**AVAILABLE RECORDS**
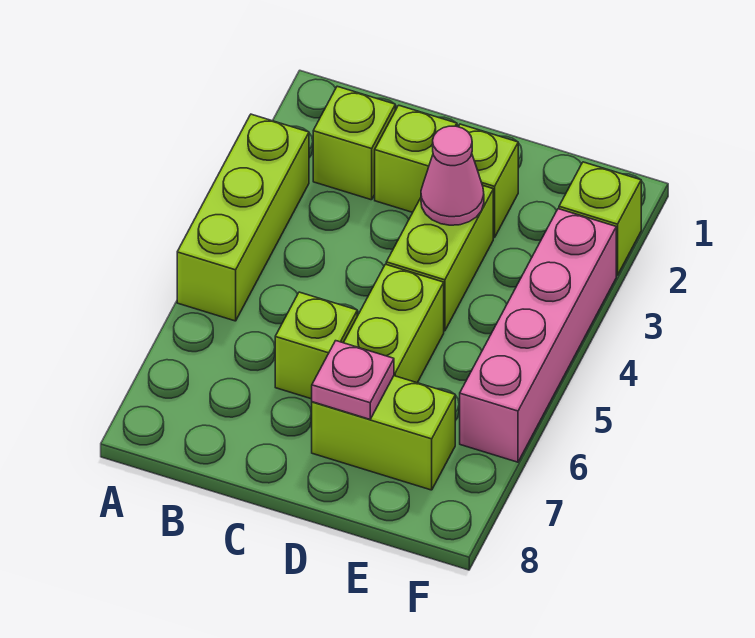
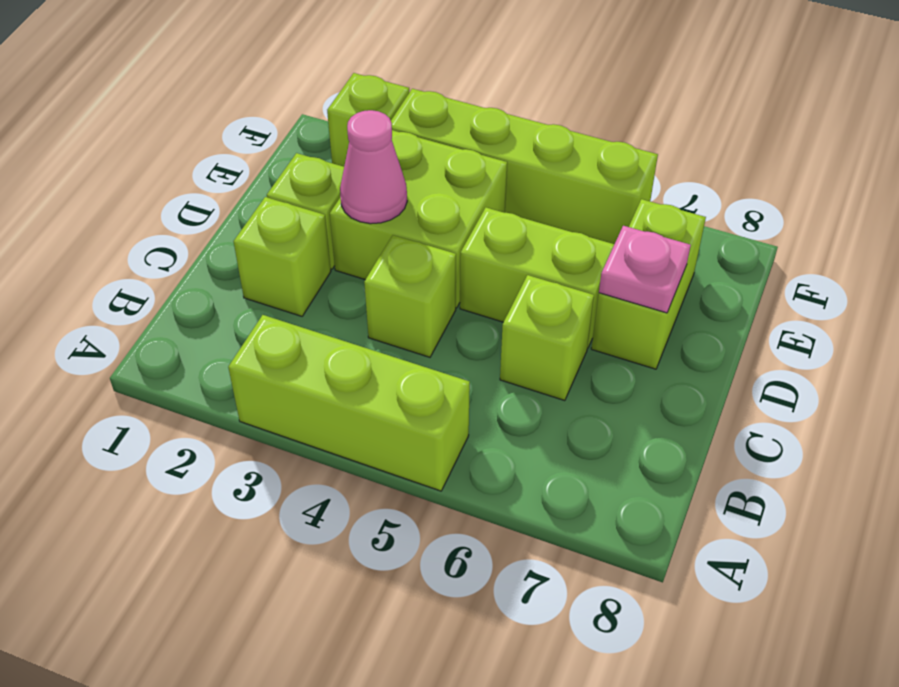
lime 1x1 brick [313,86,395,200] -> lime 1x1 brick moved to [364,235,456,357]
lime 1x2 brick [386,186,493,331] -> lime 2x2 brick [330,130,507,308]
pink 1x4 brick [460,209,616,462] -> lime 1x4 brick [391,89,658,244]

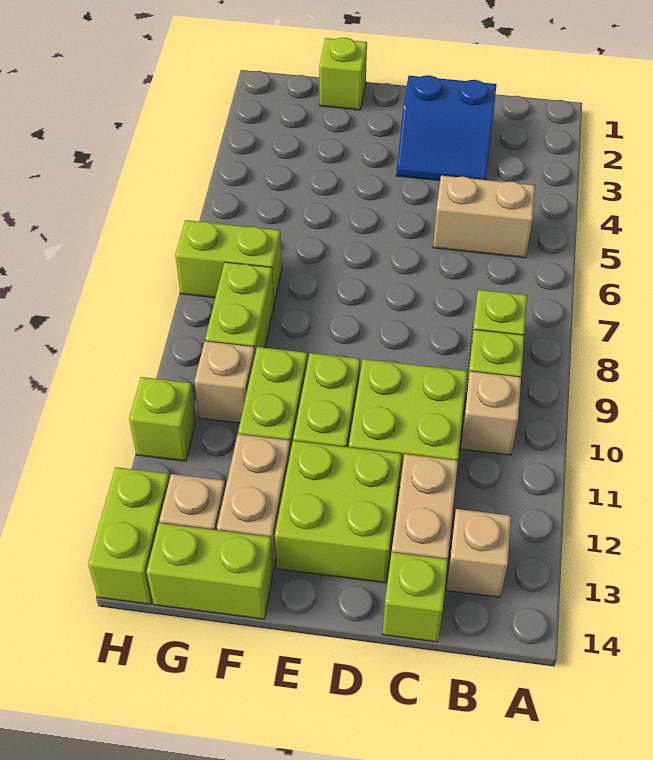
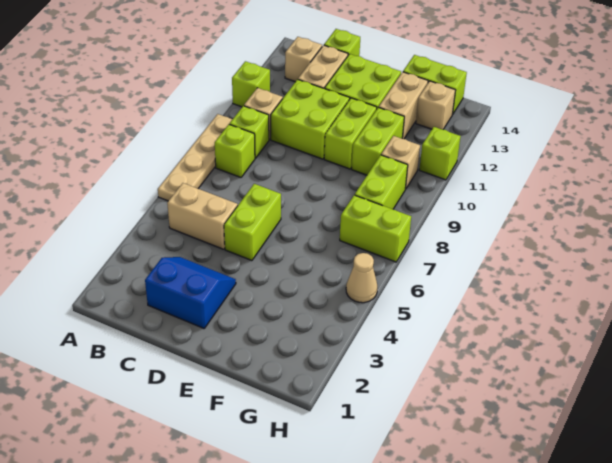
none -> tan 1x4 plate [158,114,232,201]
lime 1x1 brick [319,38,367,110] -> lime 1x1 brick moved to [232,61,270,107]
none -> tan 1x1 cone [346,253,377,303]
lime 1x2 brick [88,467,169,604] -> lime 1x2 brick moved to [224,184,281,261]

--

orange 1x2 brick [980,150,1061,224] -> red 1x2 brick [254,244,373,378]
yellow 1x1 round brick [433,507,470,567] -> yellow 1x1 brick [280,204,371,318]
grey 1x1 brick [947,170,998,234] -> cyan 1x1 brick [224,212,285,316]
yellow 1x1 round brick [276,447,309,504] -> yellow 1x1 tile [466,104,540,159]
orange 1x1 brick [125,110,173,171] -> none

...

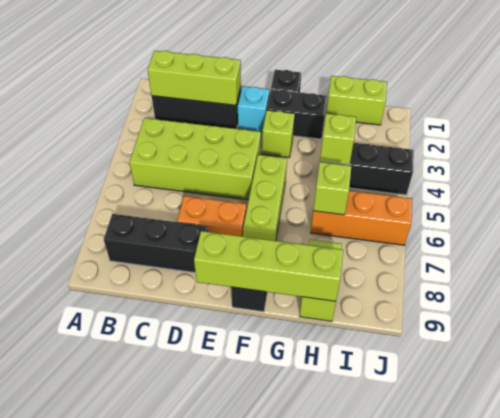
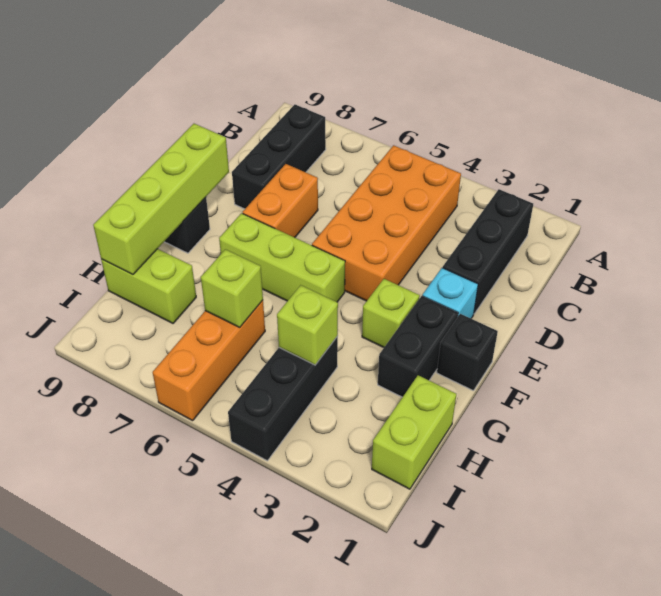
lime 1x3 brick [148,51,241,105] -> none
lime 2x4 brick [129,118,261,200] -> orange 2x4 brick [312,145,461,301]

**WHAT THE TASK REQUIRES**
The required answer is the run of lines above, starting at the line with "lime 1x1 brick [313,86,395,200]" and ending at the line with "pink 1x4 brick", reproduced exactly with both ends.

**SOLUTION TO THIS TASK**
lime 1x1 brick [313,86,395,200] -> lime 1x1 brick moved to [364,235,456,357]
lime 1x2 brick [386,186,493,331] -> lime 2x2 brick [330,130,507,308]
pink 1x4 brick [460,209,616,462] -> lime 1x4 brick [391,89,658,244]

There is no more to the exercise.